• **Data for review**:
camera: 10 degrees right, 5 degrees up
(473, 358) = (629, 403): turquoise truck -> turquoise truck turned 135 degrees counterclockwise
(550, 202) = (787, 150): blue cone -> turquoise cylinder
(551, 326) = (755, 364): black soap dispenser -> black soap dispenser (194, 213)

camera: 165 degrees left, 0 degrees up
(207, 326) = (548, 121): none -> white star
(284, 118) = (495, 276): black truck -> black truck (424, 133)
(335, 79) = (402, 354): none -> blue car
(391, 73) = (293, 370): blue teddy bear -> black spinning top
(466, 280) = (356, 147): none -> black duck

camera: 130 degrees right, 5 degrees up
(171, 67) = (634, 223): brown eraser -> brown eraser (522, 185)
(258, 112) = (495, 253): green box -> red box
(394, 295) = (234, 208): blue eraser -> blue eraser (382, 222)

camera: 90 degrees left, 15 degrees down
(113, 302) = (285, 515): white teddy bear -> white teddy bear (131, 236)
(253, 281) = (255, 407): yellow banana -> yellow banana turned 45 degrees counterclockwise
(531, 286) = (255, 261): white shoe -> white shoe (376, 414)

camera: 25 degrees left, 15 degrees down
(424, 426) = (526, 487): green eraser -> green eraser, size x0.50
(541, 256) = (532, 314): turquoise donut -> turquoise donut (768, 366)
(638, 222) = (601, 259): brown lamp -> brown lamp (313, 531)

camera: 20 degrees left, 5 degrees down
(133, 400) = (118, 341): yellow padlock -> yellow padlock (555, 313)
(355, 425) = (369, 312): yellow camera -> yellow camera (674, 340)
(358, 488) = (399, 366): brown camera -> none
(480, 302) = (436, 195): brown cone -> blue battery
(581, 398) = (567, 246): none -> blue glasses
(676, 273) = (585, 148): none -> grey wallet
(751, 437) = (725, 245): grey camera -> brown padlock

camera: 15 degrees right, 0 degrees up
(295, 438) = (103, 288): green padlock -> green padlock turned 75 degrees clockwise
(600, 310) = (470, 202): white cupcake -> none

• **To-do item**: Count each line of the listing above that holds the string "padlock", and state that count without anything added.

• **Your response**: 3